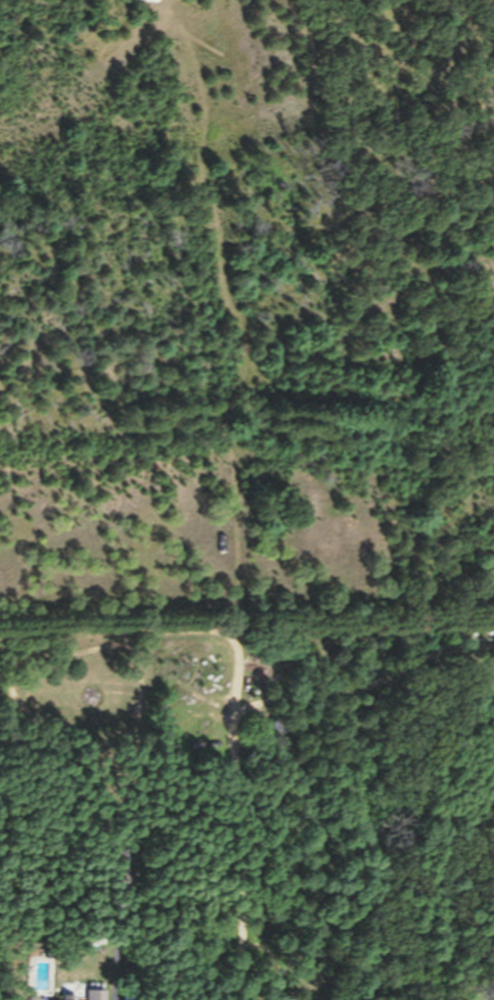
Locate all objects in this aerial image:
road: (238, 843)

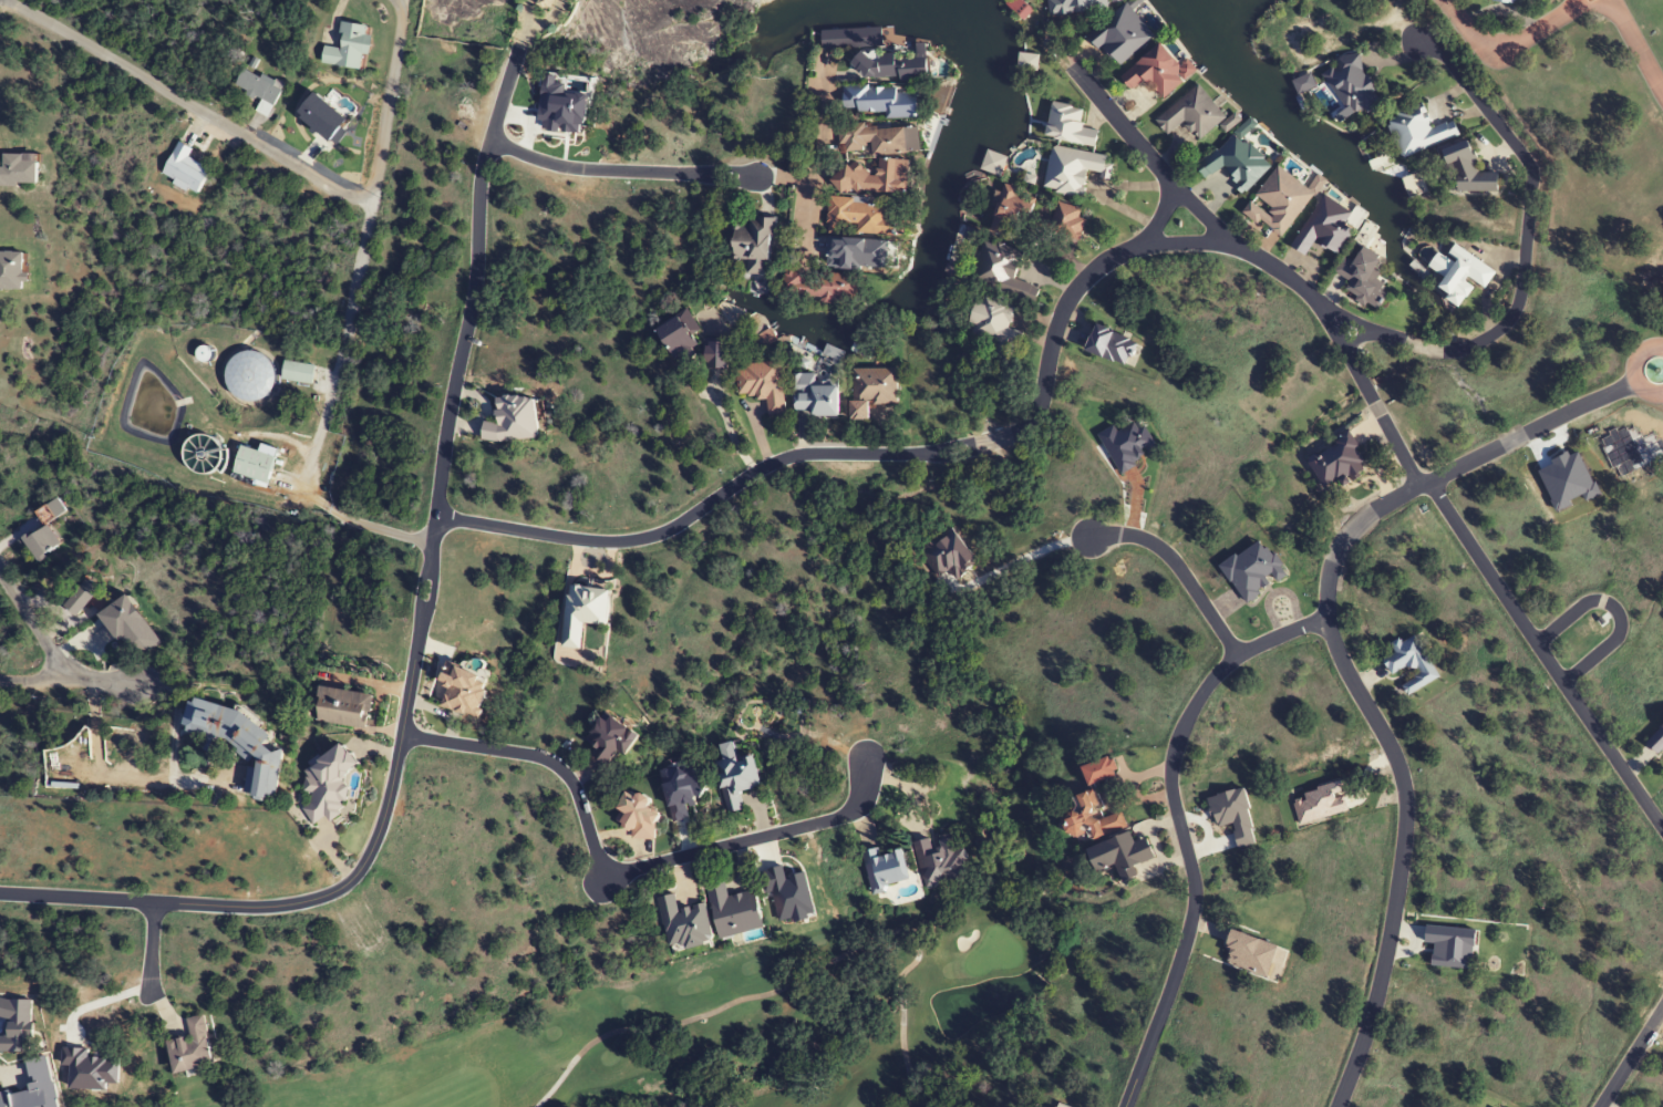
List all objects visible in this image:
building: (1500, 3)
road: (399, 7)
building: (1072, 10)
building: (1017, 15)
building: (1118, 40)
road: (1515, 41)
building: (852, 46)
building: (348, 47)
road: (1635, 47)
building: (1027, 68)
building: (1155, 78)
building: (1351, 84)
building: (258, 89)
building: (1305, 94)
building: (881, 100)
building: (1191, 118)
building: (1069, 125)
building: (1418, 130)
building: (869, 138)
road: (264, 149)
building: (1234, 163)
building: (184, 169)
road: (623, 169)
building: (991, 169)
building: (18, 170)
building: (1073, 170)
building: (1467, 171)
road: (1167, 177)
building: (870, 178)
building: (1278, 208)
building: (1011, 212)
building: (861, 217)
building: (1067, 221)
building: (1328, 229)
building: (753, 247)
road: (1524, 252)
building: (11, 270)
building: (1002, 271)
building: (1362, 273)
building: (1460, 276)
building: (818, 286)
building: (730, 313)
building: (995, 327)
building: (677, 338)
building: (1112, 345)
building: (716, 354)
building: (203, 355)
road: (1628, 370)
building: (297, 372)
road: (1356, 372)
building: (252, 375)
building: (763, 384)
building: (872, 389)
building: (815, 398)
building: (512, 419)
road: (888, 453)
building: (253, 464)
building: (1335, 465)
building: (42, 543)
road: (1180, 568)
building: (80, 598)
road: (1615, 609)
building: (583, 612)
road: (420, 615)
road: (34, 627)
road: (1543, 657)
building: (1411, 664)
road: (1342, 667)
road: (32, 682)
road: (104, 684)
building: (342, 708)
building: (611, 739)
building: (236, 741)
building: (1656, 741)
building: (1099, 771)
building: (736, 779)
building: (327, 785)
building: (682, 792)
building: (637, 816)
building: (1089, 822)
road: (1181, 827)
building: (1121, 854)
building: (941, 860)
building: (885, 869)
road: (625, 871)
building: (736, 913)
building: (684, 924)
road: (1412, 943)
road: (151, 945)
park: (727, 1025)
building: (190, 1048)
road: (1629, 1056)
road: (1604, 1104)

################

WRITTEN TASK:
Since the pictures are not wanted, write out the rest of the data exactly as it reads.

COMPLETED EXERCISE:
Locate all objects in this aerial image:
road: (238, 843)

List all objects visible in this image:
building: (1500, 3)
road: (399, 7)
building: (1072, 10)
building: (1017, 15)
building: (1118, 40)
road: (1515, 41)
building: (852, 46)
building: (348, 47)
road: (1635, 47)
building: (1027, 68)
building: (1155, 78)
building: (1351, 84)
building: (258, 89)
building: (1305, 94)
building: (881, 100)
building: (1191, 118)
building: (1069, 125)
building: (1418, 130)
building: (869, 138)
road: (264, 149)
building: (1234, 163)
building: (184, 169)
road: (623, 169)
building: (991, 169)
building: (18, 170)
building: (1073, 170)
building: (1467, 171)
road: (1167, 177)
building: (870, 178)
building: (1278, 208)
building: (1011, 212)
building: (861, 217)
building: (1067, 221)
building: (1328, 229)
building: (753, 247)
road: (1524, 252)
building: (11, 270)
building: (1002, 271)
building: (1362, 273)
building: (1460, 276)
building: (818, 286)
building: (730, 313)
building: (995, 327)
building: (677, 338)
building: (1112, 345)
building: (716, 354)
building: (203, 355)
road: (1628, 370)
building: (297, 372)
road: (1356, 372)
building: (252, 375)
building: (763, 384)
building: (872, 389)
building: (815, 398)
building: (512, 419)
road: (888, 453)
building: (253, 464)
building: (1335, 465)
building: (42, 543)
road: (1180, 568)
building: (80, 598)
road: (1615, 609)
building: (583, 612)
road: (420, 615)
road: (34, 627)
road: (1543, 657)
building: (1411, 664)
road: (1342, 667)
road: (32, 682)
road: (104, 684)
building: (342, 708)
building: (611, 739)
building: (236, 741)
building: (1656, 741)
building: (1099, 771)
building: (736, 779)
building: (327, 785)
building: (682, 792)
building: (637, 816)
building: (1089, 822)
road: (1181, 827)
building: (1121, 854)
building: (941, 860)
building: (885, 869)
road: (625, 871)
building: (736, 913)
building: (684, 924)
road: (1412, 943)
road: (151, 945)
park: (727, 1025)
building: (190, 1048)
road: (1629, 1056)
road: (1604, 1104)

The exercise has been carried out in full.